BEGIN Source material

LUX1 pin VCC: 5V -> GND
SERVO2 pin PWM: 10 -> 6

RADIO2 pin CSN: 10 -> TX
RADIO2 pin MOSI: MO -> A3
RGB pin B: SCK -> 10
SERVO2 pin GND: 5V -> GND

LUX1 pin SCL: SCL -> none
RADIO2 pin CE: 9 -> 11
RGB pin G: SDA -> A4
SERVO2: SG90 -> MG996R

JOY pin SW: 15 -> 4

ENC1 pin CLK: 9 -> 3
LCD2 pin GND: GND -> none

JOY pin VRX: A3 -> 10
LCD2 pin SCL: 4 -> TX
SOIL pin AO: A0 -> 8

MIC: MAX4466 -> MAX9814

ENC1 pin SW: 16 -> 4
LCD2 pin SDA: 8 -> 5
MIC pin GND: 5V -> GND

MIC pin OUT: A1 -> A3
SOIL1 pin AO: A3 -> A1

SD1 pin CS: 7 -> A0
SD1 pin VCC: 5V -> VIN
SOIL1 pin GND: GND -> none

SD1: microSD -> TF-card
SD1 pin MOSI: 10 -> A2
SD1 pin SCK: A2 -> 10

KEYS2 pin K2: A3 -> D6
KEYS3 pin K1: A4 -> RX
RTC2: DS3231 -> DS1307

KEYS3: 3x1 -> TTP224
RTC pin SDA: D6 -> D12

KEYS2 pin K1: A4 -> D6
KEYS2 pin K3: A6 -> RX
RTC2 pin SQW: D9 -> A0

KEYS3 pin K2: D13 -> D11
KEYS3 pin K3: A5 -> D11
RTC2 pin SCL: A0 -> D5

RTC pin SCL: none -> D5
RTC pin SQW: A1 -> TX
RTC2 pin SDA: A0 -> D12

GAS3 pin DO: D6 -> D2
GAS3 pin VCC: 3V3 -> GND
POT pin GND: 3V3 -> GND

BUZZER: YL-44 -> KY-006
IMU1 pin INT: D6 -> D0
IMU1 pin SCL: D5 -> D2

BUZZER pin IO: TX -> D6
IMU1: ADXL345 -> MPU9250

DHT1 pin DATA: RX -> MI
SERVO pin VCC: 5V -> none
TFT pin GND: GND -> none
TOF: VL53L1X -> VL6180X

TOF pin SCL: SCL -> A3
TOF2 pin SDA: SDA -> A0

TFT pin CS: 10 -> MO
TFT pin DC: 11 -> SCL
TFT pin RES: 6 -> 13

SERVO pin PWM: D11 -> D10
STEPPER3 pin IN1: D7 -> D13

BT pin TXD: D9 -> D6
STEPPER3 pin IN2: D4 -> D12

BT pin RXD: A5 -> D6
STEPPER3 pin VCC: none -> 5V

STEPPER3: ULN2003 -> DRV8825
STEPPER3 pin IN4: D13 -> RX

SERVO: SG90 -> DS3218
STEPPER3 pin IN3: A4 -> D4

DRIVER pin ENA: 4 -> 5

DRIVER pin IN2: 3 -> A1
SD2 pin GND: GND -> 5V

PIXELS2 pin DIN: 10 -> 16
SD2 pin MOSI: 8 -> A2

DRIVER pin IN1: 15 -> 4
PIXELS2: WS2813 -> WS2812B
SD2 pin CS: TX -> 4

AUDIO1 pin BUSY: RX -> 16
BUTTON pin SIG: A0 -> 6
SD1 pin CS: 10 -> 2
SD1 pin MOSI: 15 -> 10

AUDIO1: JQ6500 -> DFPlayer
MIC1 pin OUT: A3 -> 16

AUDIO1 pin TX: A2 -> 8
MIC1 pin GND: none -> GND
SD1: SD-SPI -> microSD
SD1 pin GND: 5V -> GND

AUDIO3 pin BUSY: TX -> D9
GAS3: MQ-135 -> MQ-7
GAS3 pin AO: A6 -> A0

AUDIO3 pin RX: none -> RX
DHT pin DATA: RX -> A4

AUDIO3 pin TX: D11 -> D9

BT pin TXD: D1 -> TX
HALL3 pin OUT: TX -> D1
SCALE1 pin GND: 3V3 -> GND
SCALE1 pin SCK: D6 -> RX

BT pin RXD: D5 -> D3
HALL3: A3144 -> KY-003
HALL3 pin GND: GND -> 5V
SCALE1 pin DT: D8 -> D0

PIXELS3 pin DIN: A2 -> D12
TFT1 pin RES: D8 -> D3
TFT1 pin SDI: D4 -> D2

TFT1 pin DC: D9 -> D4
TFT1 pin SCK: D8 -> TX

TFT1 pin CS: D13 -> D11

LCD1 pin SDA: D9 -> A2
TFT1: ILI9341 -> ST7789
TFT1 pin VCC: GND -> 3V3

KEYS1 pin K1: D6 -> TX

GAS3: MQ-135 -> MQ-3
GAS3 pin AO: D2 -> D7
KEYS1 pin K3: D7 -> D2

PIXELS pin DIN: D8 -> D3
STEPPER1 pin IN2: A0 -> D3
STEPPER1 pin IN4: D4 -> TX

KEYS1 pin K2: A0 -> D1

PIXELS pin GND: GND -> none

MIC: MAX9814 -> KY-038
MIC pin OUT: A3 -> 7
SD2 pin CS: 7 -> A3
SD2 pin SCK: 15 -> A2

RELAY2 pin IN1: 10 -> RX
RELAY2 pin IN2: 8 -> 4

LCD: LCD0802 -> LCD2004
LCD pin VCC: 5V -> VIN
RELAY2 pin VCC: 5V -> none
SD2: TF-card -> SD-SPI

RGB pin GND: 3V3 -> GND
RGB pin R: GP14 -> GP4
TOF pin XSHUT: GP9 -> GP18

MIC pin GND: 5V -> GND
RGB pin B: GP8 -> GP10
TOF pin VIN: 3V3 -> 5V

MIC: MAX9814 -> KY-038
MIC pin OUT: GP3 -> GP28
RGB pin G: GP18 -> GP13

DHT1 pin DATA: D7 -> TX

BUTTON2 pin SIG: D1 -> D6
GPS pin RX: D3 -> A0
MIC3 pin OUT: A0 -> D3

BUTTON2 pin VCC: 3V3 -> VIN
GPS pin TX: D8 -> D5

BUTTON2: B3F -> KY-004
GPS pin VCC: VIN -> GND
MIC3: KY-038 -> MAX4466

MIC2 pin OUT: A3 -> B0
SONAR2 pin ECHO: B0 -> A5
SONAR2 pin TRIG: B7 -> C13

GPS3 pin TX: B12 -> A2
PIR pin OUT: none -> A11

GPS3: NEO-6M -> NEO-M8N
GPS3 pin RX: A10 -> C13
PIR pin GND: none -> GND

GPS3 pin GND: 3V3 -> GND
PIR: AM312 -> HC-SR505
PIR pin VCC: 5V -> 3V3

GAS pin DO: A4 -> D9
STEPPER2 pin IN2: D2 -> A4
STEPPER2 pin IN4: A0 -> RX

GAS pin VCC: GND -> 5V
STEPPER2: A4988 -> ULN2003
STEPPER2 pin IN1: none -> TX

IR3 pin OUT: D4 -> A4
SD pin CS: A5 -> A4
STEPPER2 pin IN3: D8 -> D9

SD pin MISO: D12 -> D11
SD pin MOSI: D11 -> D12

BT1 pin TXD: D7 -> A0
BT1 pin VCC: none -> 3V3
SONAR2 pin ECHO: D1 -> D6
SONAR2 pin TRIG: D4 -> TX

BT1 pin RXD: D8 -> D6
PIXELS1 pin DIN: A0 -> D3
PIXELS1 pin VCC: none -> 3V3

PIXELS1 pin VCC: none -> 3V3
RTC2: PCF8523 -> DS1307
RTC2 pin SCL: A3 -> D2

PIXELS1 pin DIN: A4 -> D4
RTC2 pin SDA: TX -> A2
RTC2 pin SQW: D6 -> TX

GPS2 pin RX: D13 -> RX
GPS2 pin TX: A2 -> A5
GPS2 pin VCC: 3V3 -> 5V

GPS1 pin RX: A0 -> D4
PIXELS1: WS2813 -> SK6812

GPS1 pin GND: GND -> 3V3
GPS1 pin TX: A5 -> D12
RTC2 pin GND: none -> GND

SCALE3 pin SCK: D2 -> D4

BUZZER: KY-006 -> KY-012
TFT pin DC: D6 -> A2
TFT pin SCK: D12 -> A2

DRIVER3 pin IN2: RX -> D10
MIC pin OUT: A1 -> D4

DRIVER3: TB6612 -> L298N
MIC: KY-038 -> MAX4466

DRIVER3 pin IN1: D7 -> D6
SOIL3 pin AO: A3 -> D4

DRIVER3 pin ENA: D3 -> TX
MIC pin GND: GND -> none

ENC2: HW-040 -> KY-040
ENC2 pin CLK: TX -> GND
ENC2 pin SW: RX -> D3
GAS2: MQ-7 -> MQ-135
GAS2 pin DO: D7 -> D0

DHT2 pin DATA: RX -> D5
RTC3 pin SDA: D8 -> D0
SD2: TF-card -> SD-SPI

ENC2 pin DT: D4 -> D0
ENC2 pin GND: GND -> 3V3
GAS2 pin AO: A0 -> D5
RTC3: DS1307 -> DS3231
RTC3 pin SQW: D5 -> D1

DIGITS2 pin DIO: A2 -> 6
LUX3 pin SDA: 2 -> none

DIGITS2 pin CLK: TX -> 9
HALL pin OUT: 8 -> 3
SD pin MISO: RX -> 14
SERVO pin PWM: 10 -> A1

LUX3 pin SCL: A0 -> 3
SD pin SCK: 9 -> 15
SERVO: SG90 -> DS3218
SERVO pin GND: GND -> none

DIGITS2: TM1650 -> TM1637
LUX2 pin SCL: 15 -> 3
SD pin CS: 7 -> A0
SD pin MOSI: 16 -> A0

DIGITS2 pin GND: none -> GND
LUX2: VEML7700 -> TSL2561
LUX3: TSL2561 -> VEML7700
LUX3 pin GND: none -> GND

END Source material

=== Problem to solve ===
From the entries above, restate word for word the lines from the line containing "BUZZER: YL-44 -> KY-006" to the line containing "AUDIO1: JQ6500 -> DFPlayer", both ends included, and nothing more.

=== Written answer ===
BUZZER: YL-44 -> KY-006
IMU1 pin INT: D6 -> D0
IMU1 pin SCL: D5 -> D2

BUZZER pin IO: TX -> D6
IMU1: ADXL345 -> MPU9250

DHT1 pin DATA: RX -> MI
SERVO pin VCC: 5V -> none
TFT pin GND: GND -> none
TOF: VL53L1X -> VL6180X

TOF pin SCL: SCL -> A3
TOF2 pin SDA: SDA -> A0

TFT pin CS: 10 -> MO
TFT pin DC: 11 -> SCL
TFT pin RES: 6 -> 13

SERVO pin PWM: D11 -> D10
STEPPER3 pin IN1: D7 -> D13

BT pin TXD: D9 -> D6
STEPPER3 pin IN2: D4 -> D12

BT pin RXD: A5 -> D6
STEPPER3 pin VCC: none -> 5V

STEPPER3: ULN2003 -> DRV8825
STEPPER3 pin IN4: D13 -> RX

SERVO: SG90 -> DS3218
STEPPER3 pin IN3: A4 -> D4

DRIVER pin ENA: 4 -> 5

DRIVER pin IN2: 3 -> A1
SD2 pin GND: GND -> 5V

PIXELS2 pin DIN: 10 -> 16
SD2 pin MOSI: 8 -> A2

DRIVER pin IN1: 15 -> 4
PIXELS2: WS2813 -> WS2812B
SD2 pin CS: TX -> 4

AUDIO1 pin BUSY: RX -> 16
BUTTON pin SIG: A0 -> 6
SD1 pin CS: 10 -> 2
SD1 pin MOSI: 15 -> 10

AUDIO1: JQ6500 -> DFPlayer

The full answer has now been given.